### Work task
Lines before the one containing "C3: 3.3uF (plus" are left out; that line and all after it, through the end of the records, must be transcribed exactly.

─── Study material ───

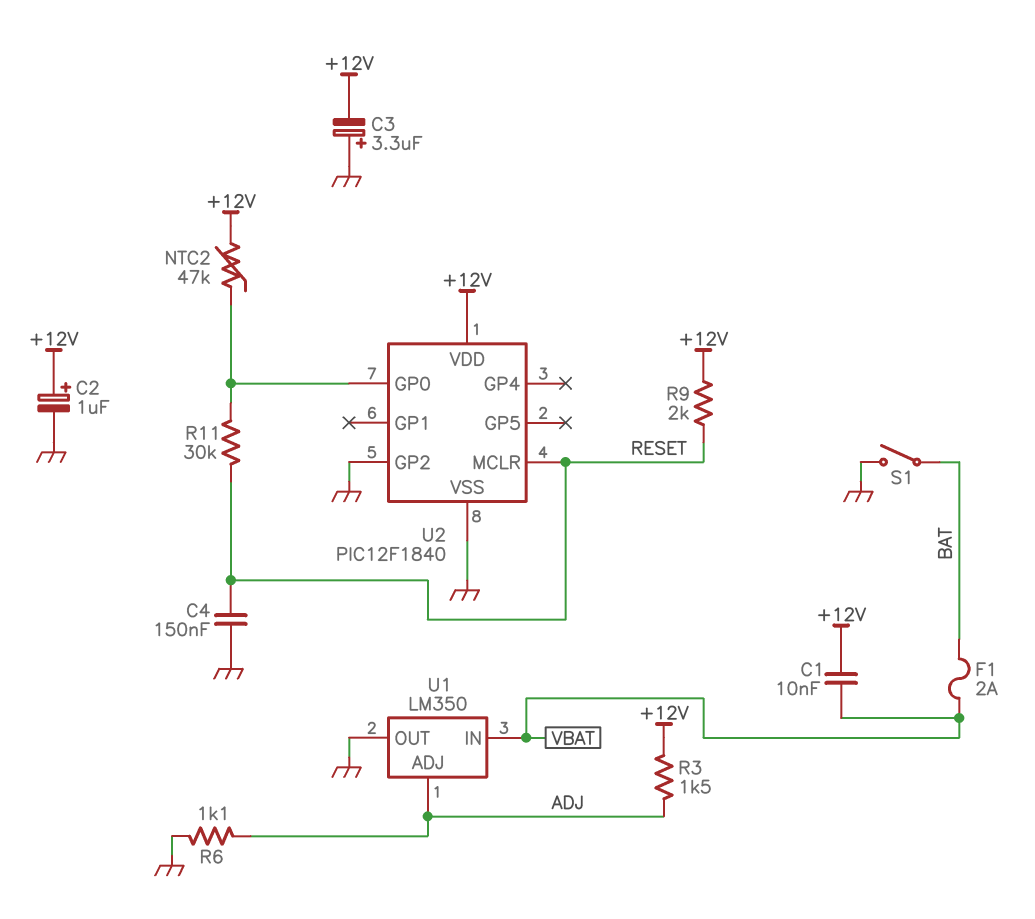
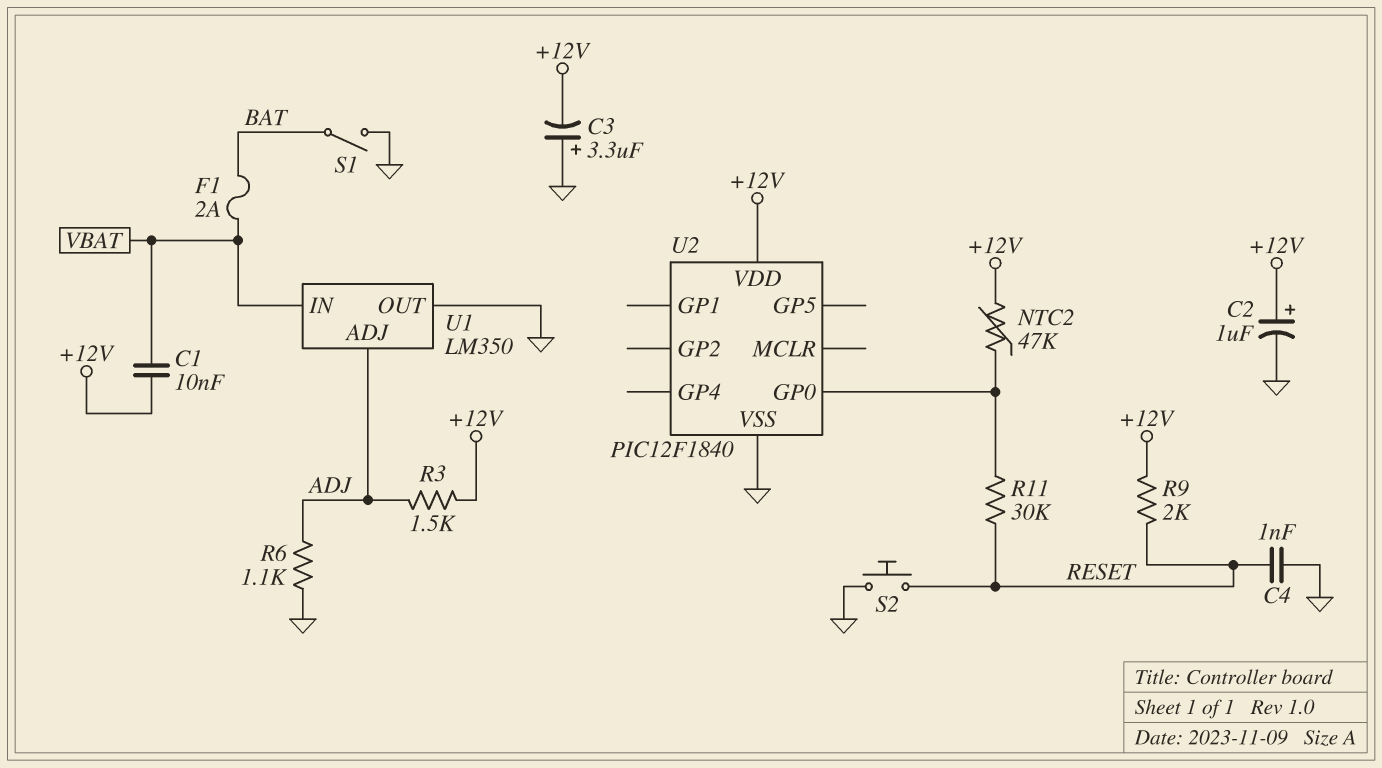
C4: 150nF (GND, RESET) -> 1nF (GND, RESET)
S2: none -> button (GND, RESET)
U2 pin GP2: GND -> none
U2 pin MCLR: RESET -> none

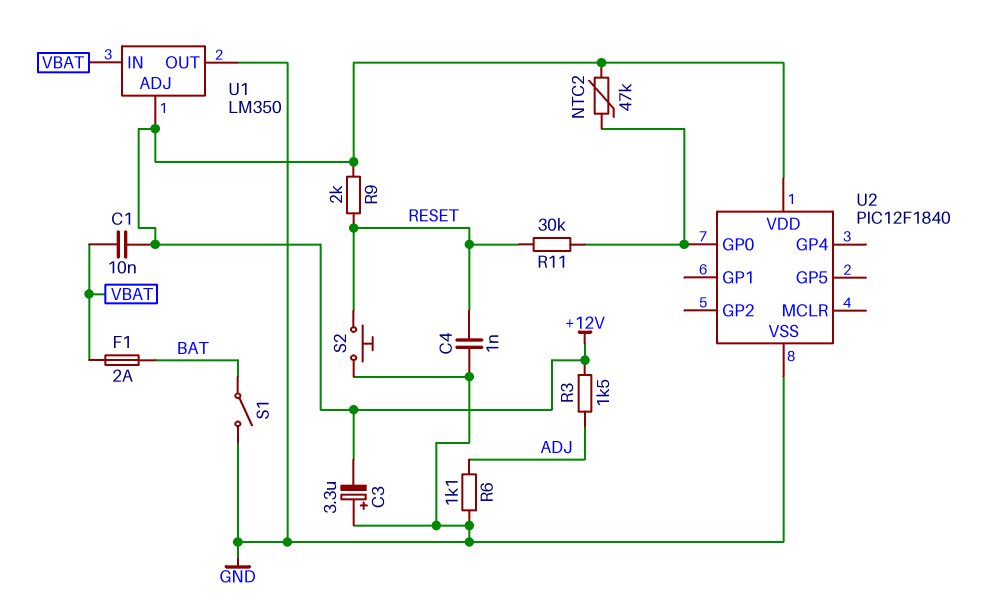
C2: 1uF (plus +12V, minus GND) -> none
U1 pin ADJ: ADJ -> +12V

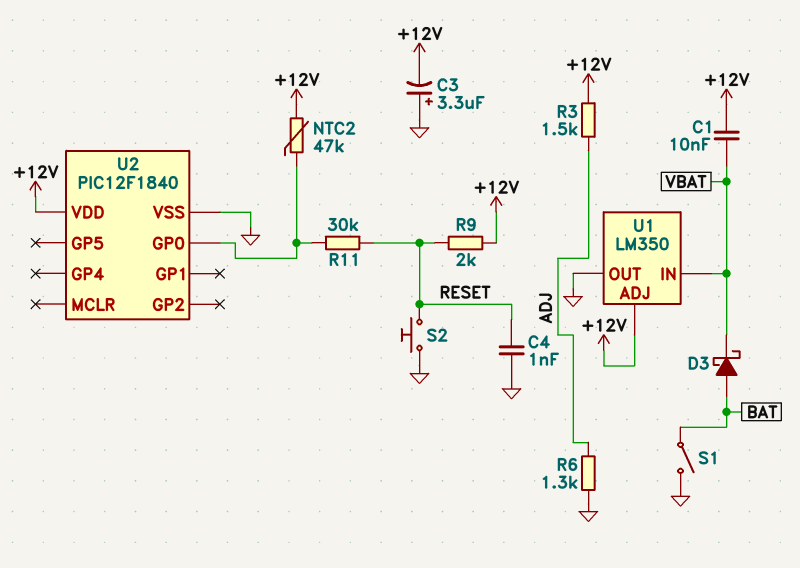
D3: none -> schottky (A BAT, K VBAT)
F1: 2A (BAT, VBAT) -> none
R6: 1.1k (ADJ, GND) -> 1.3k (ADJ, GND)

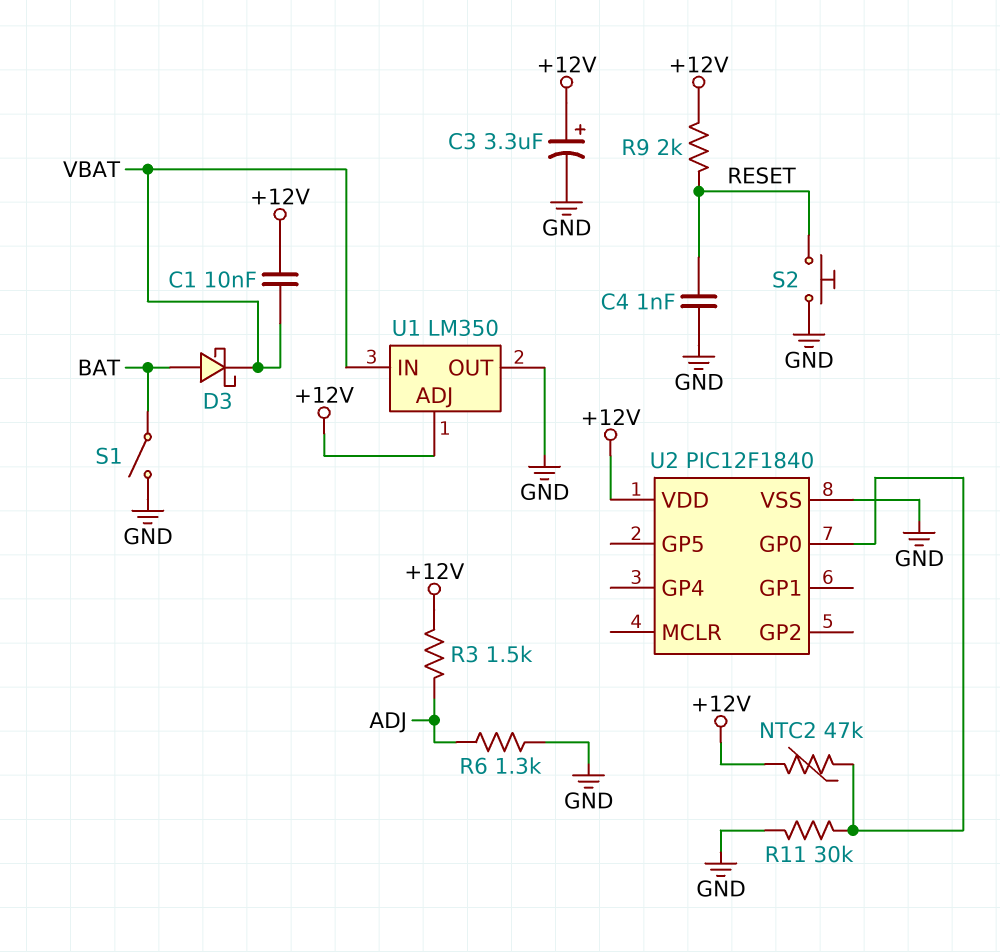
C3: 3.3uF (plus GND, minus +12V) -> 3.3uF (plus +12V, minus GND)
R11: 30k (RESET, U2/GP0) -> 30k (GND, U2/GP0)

───

### Response box
C3: 3.3uF (plus GND, minus +12V) -> 3.3uF (plus +12V, minus GND)
R11: 30k (RESET, U2/GP0) -> 30k (GND, U2/GP0)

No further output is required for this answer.